- Task goal
Where an image occurs, skip it and print the rest of the records verbatim.

- Available records
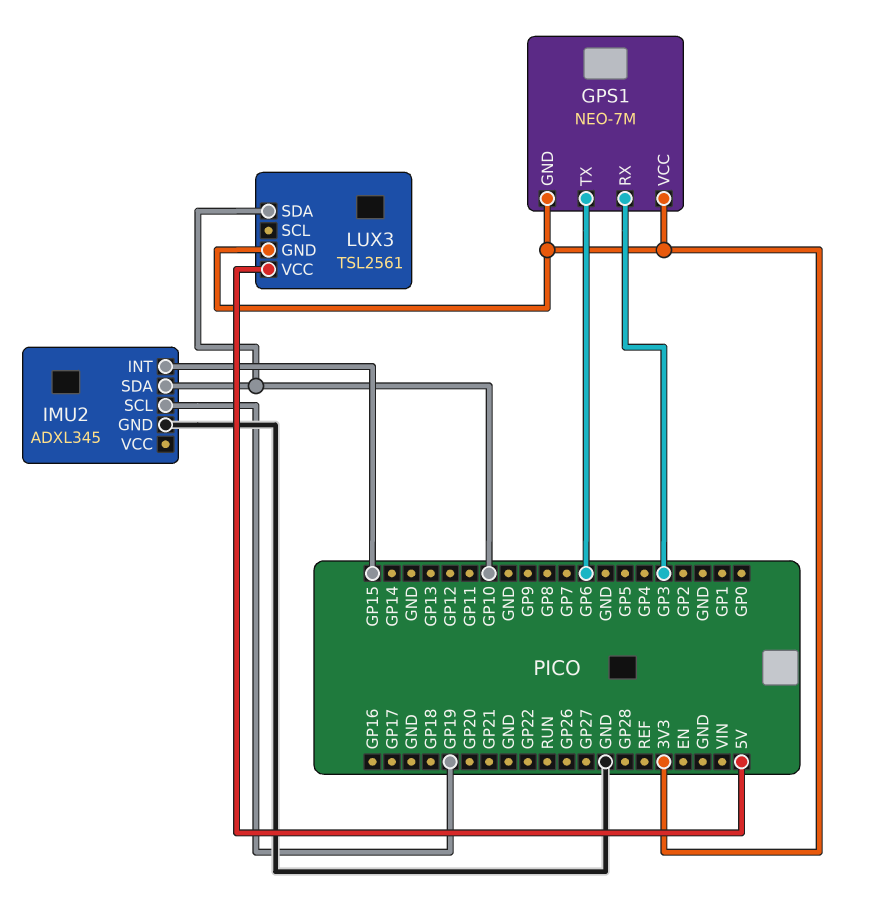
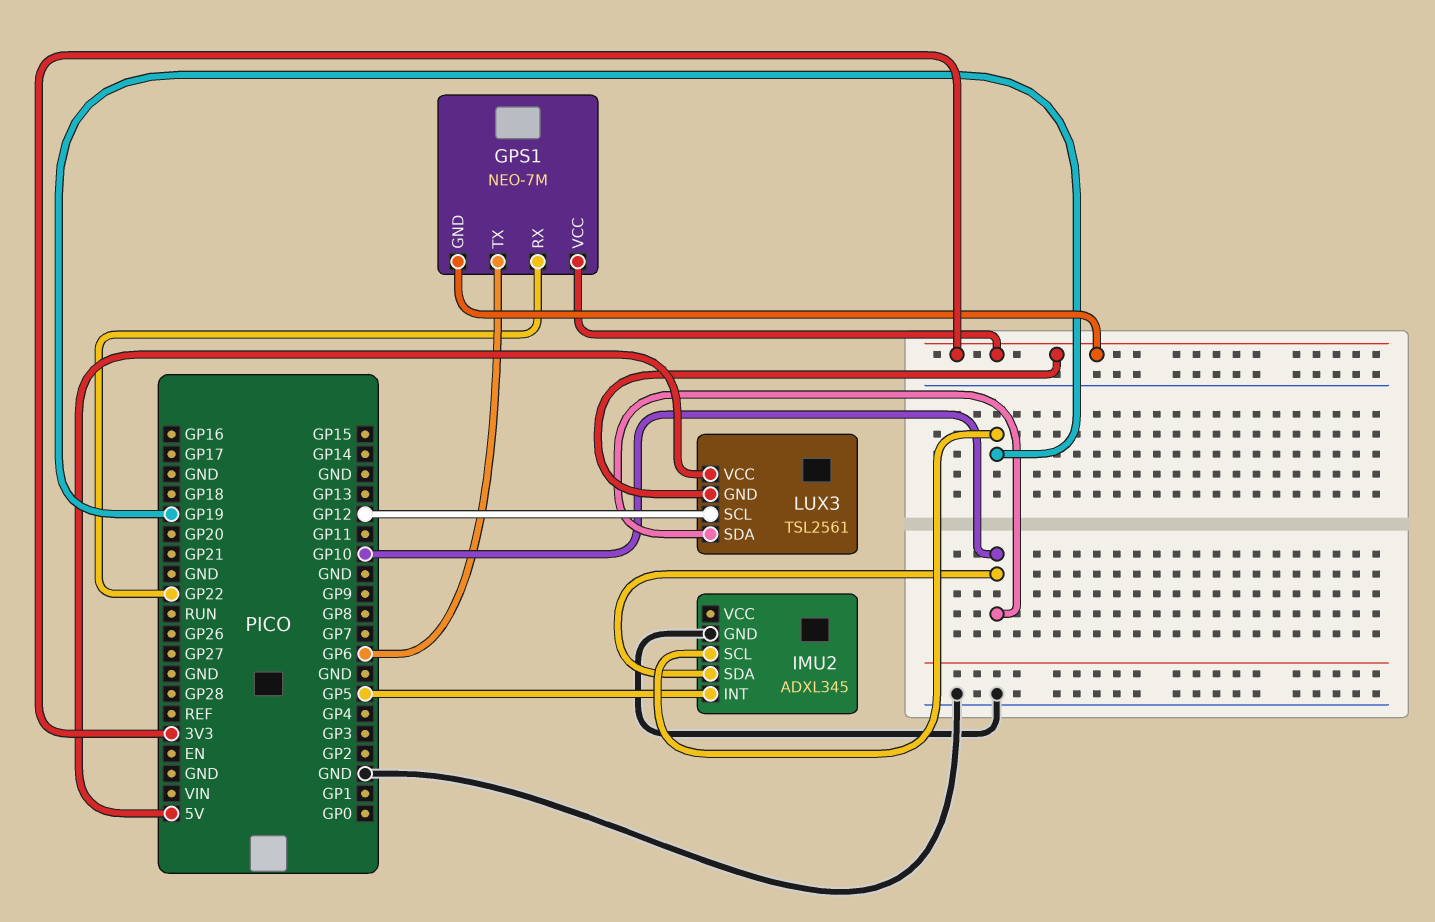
GPS1 pin RX: GP3 -> GP22
IMU2 pin INT: GP15 -> GP5
LUX3 pin SCL: none -> GP12

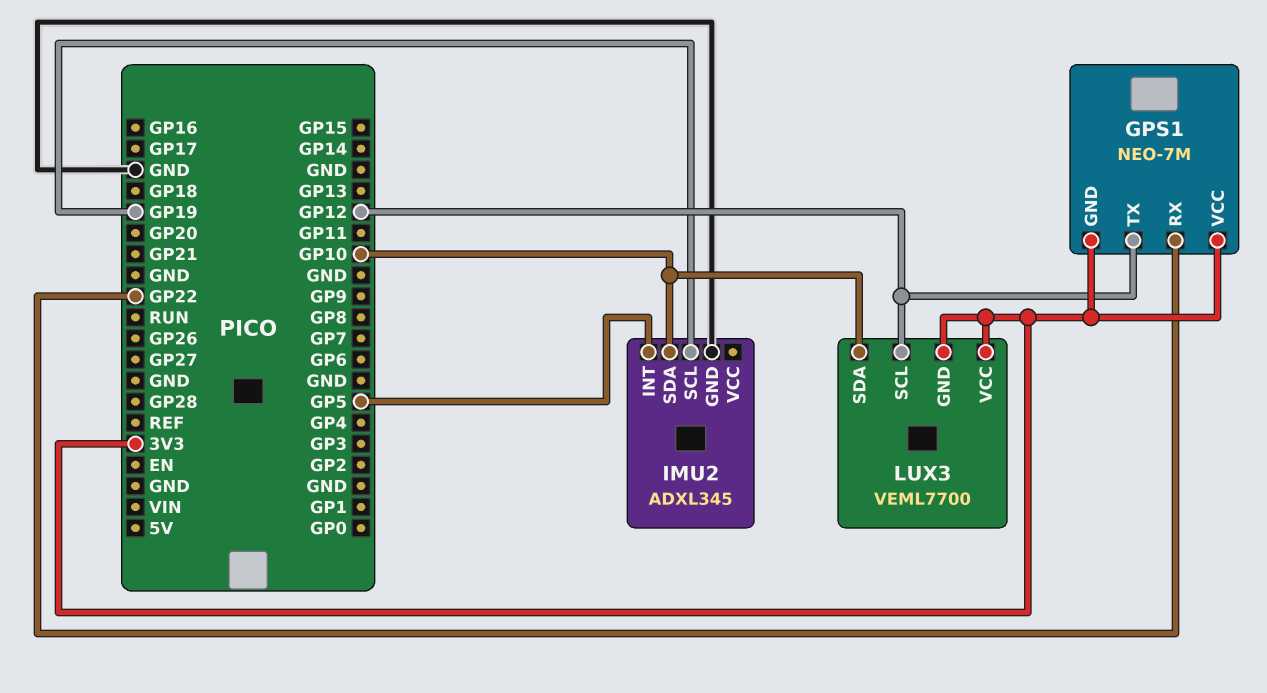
GPS1 pin TX: GP6 -> GP12
LUX3: TSL2561 -> VEML7700
LUX3 pin VCC: 5V -> 3V3

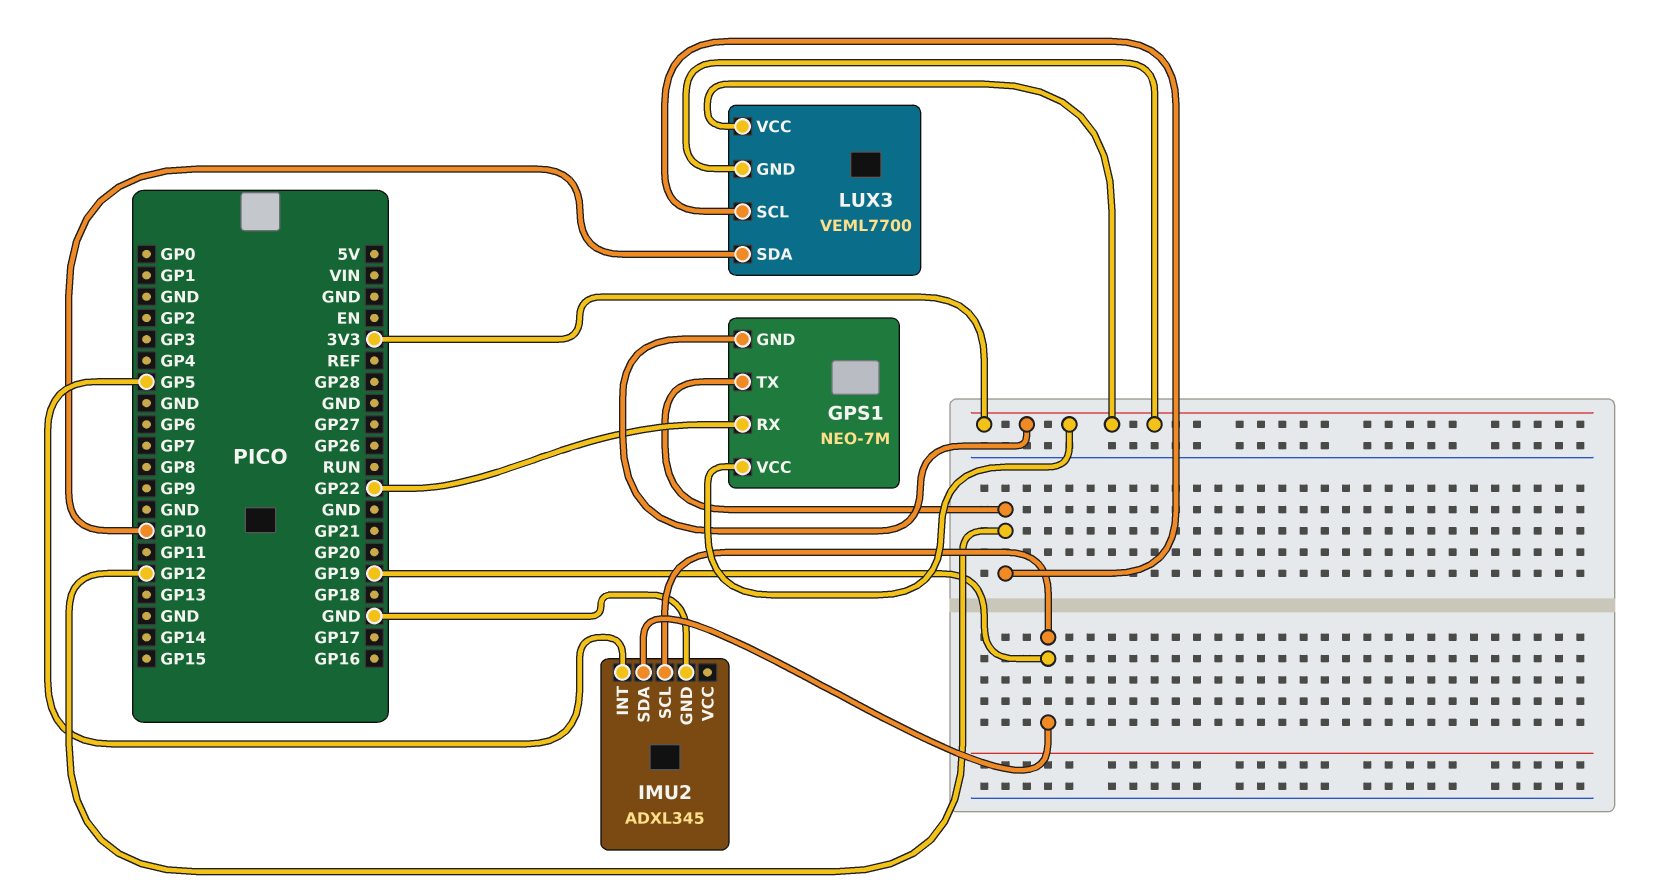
IMU2 pin SDA: GP10 -> GP19

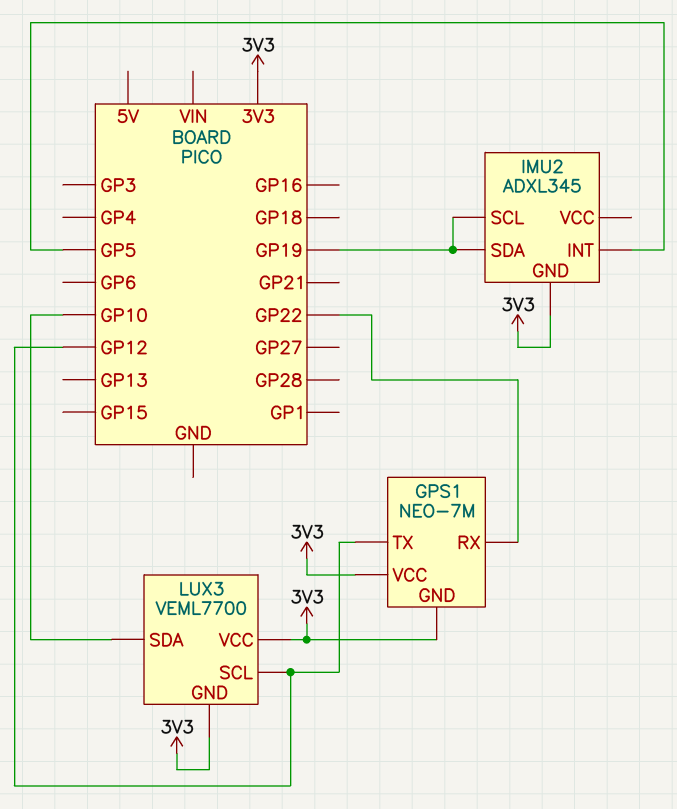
IMU2 pin GND: GND -> 3V3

- Solution below
GPS1 pin RX: GP3 -> GP22
IMU2 pin INT: GP15 -> GP5
LUX3 pin SCL: none -> GP12

GPS1 pin TX: GP6 -> GP12
LUX3: TSL2561 -> VEML7700
LUX3 pin VCC: 5V -> 3V3

IMU2 pin SDA: GP10 -> GP19

IMU2 pin GND: GND -> 3V3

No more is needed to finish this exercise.